**WHAT TO PRODUCE**
Establish how many lines in the entries hold the string "VLOAD". The number by itself is the whole answer.

**ENTRIES SUPPLIED**
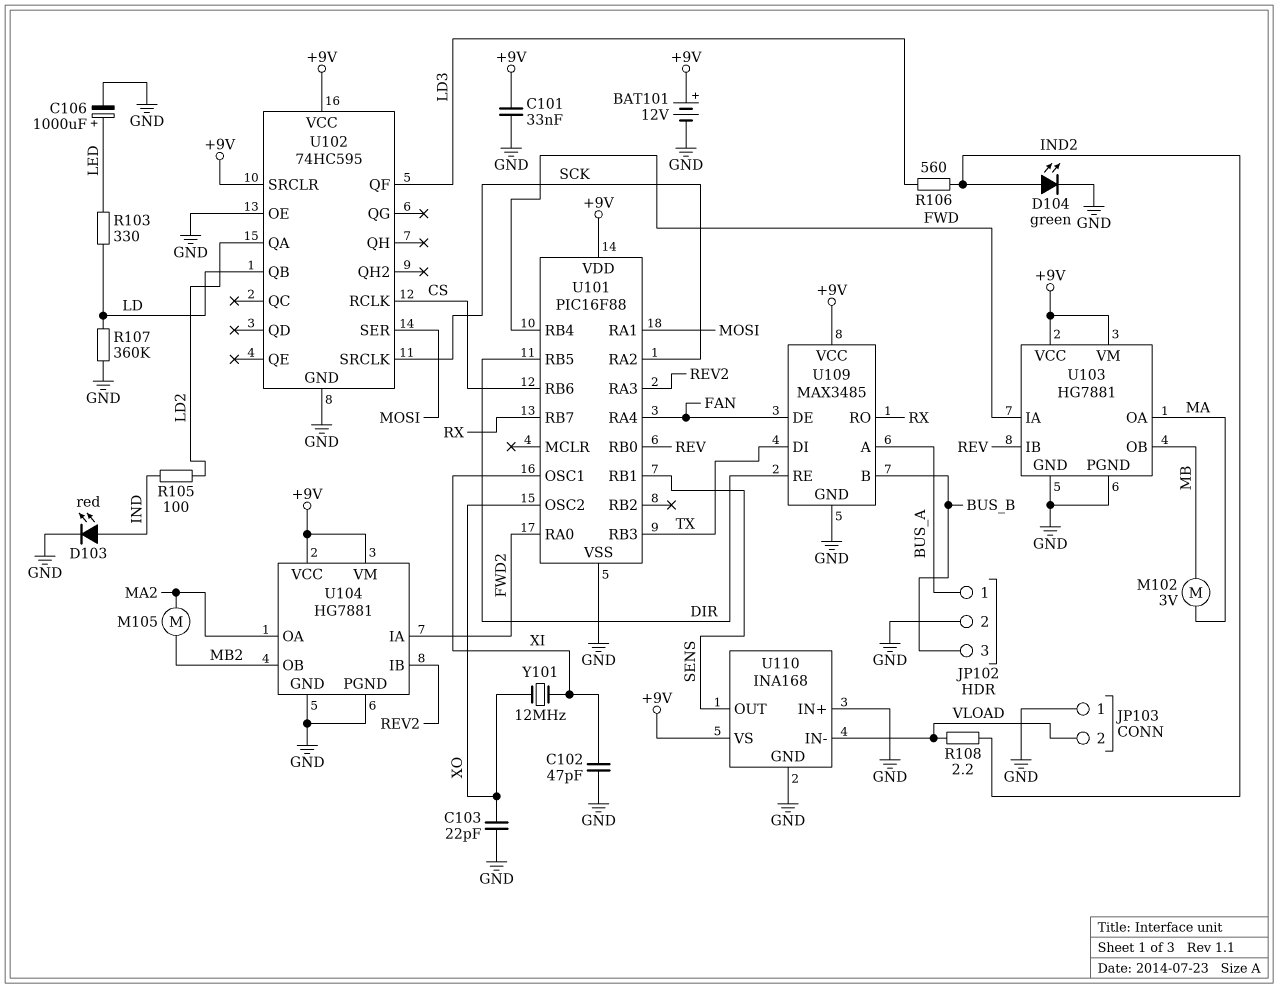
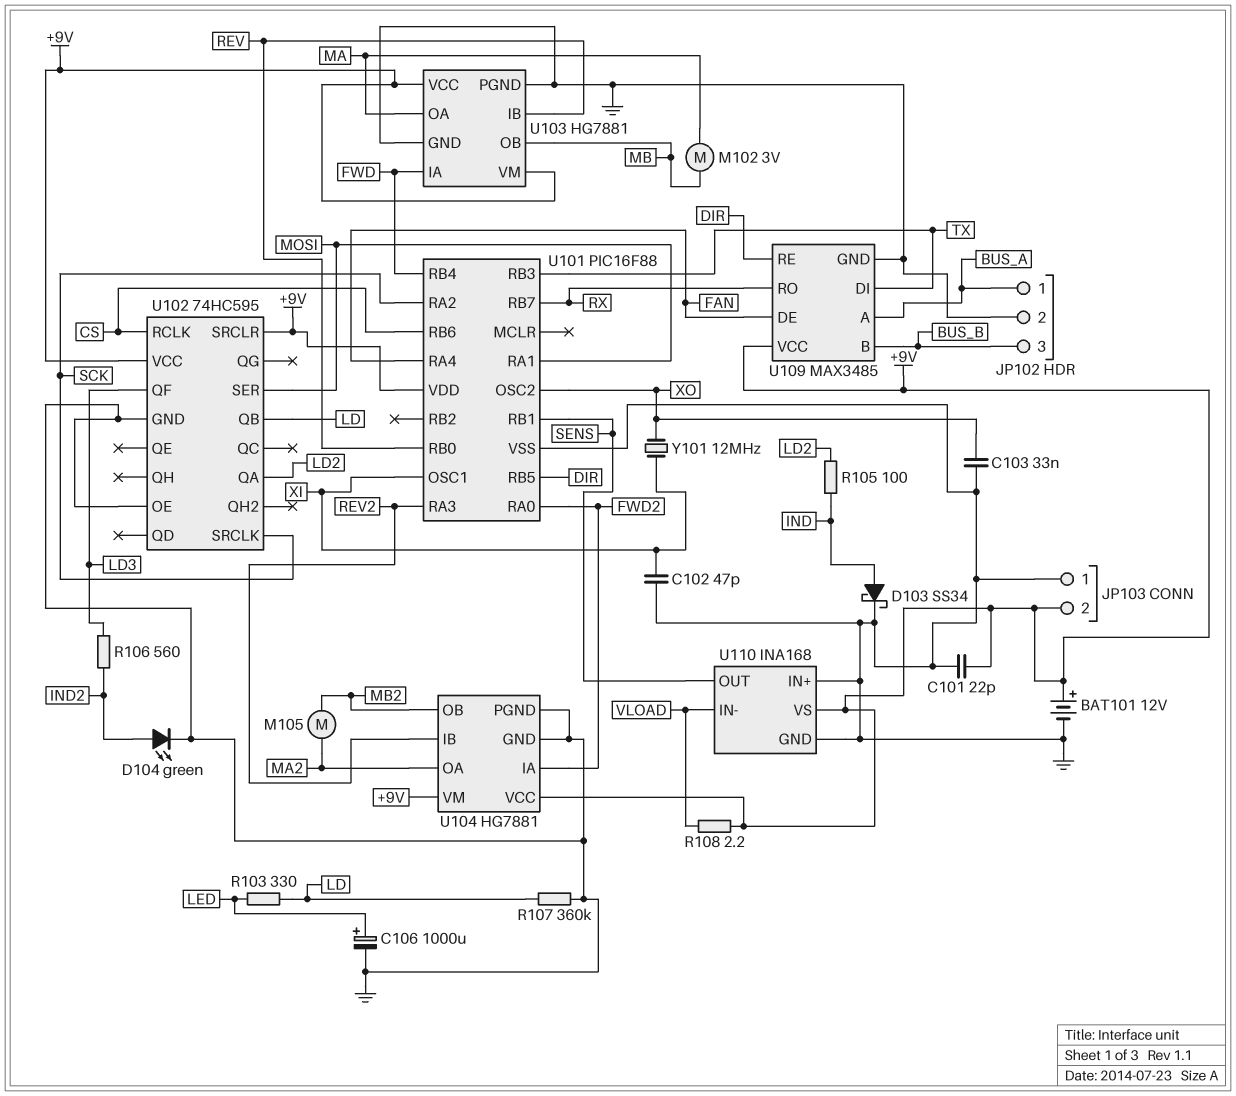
C101: 33nF (+9V, GND) -> 22pF (+9V, GND)
C103: 22pF (GND, XO) -> 33nF (GND, XO)
D103: LED red (A IND, K GND) -> schottky SS34 (A IND, K GND)
JP103 pin 2: VLOAD -> +9V
R108: 2.2 (IND2, VLOAD) -> 2.2 (+9V, VLOAD)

**OUTPUT OF THE TASK**
2